◆ Information provided ◆
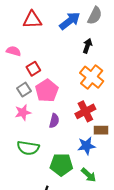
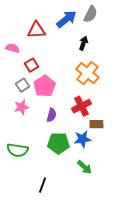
red triangle: (32, 20) -> (36, 30), moved
green semicircle: (28, 148) -> (17, 150), moved
green pentagon: (61, 165) -> (58, 143), moved

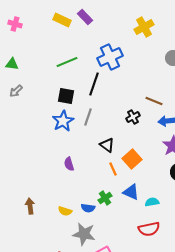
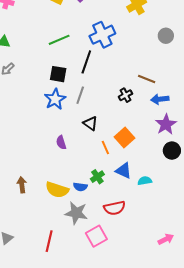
black triangle: (107, 145) -> (90, 123), moved
yellow semicircle: (65, 211) -> (57, 190), size x1.6
red semicircle: (149, 229) -> (114, 208), moved

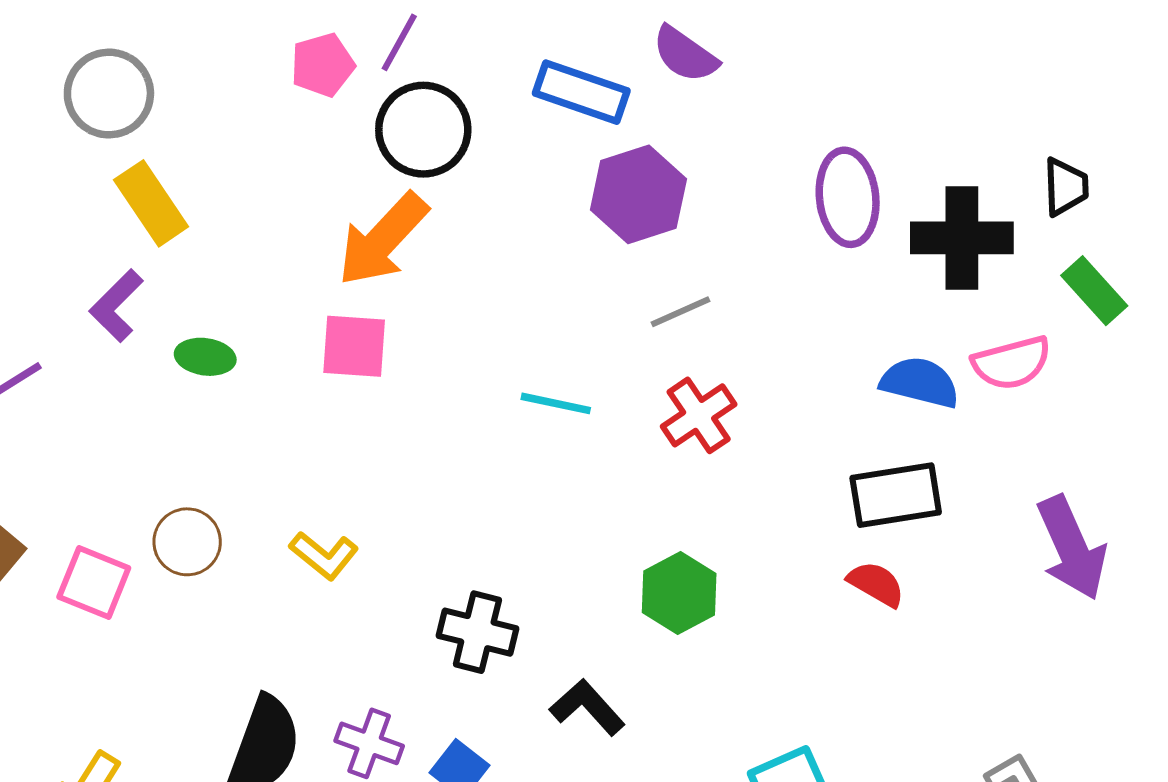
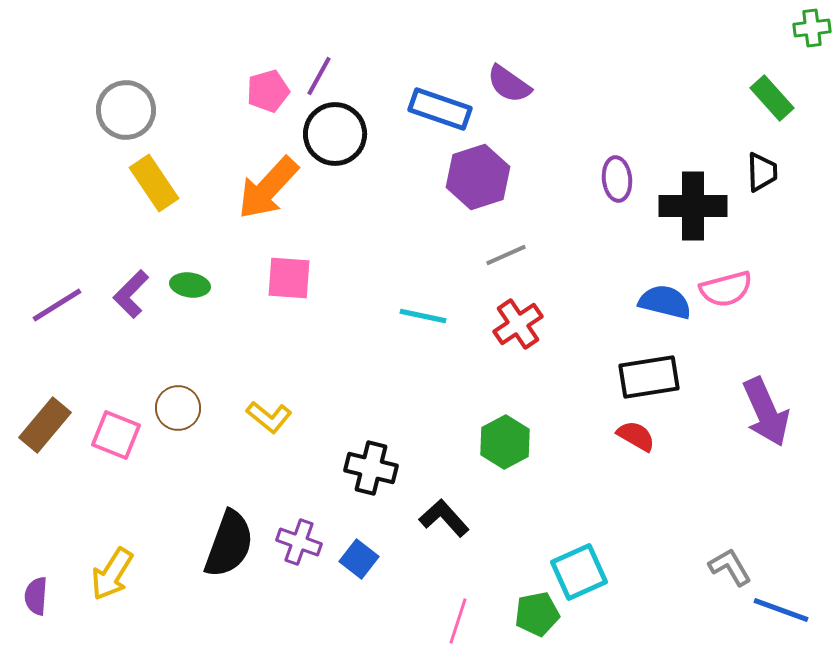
purple ellipse: (848, 197) -> (617, 179), size x0.7
orange arrow: (383, 239) -> (268, 188), moved
green rectangle: (1094, 291) -> (772, 98), moved
purple L-shape: (116, 306) -> (131, 294), moved

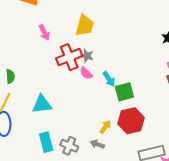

◆ Problem details ◆
Everything from the line containing "purple ellipse: (848, 197)" to the last line of the listing above must be reproduced exactly, with no pictures included.

◆ The completed task ◆
purple ellipse: (848, 197) -> (617, 179), size x0.7
orange arrow: (383, 239) -> (268, 188), moved
green rectangle: (1094, 291) -> (772, 98), moved
purple L-shape: (116, 306) -> (131, 294), moved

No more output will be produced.